Data under study

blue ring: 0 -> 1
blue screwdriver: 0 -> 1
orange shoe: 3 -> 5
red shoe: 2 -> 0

...

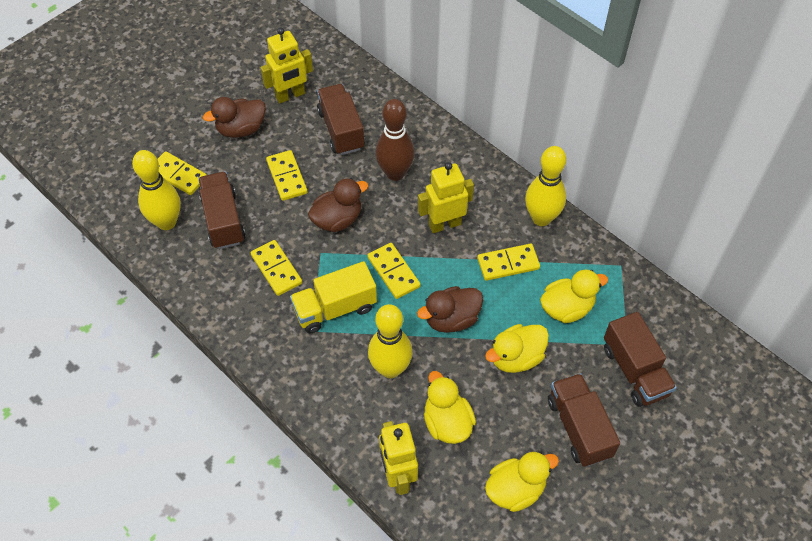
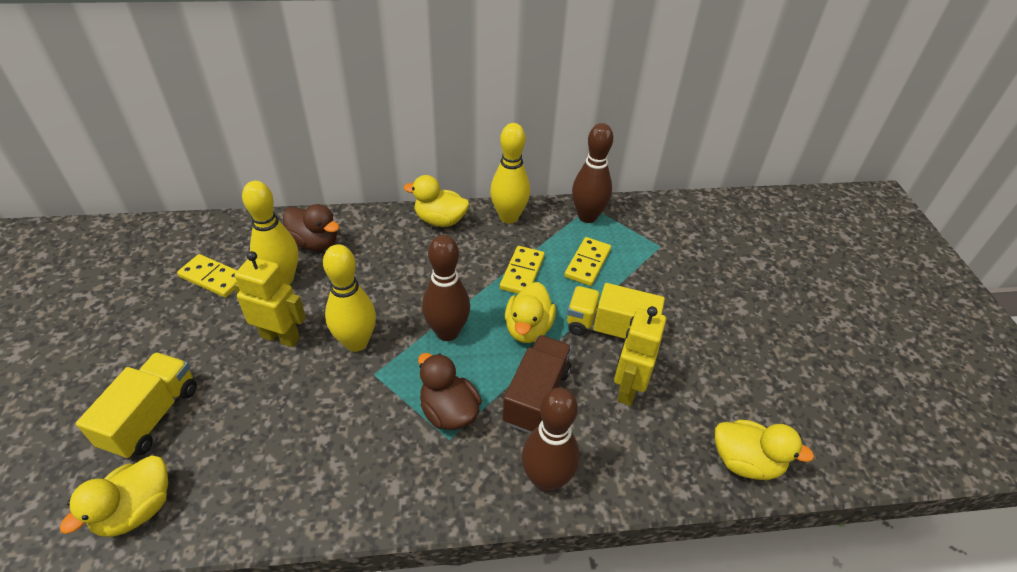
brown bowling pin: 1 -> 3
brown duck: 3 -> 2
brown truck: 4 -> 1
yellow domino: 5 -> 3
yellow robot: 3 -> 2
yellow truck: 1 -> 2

...

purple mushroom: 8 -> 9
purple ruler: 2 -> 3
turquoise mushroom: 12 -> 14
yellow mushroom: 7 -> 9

Problem details
Starting at the line above that contains "brown bowling pin: 1 -> 3", repeat each line exactly up to and including the line that contains "yellow truck: 1 -> 2", and stop there.

Answer to the exercise
brown bowling pin: 1 -> 3
brown duck: 3 -> 2
brown truck: 4 -> 1
yellow domino: 5 -> 3
yellow robot: 3 -> 2
yellow truck: 1 -> 2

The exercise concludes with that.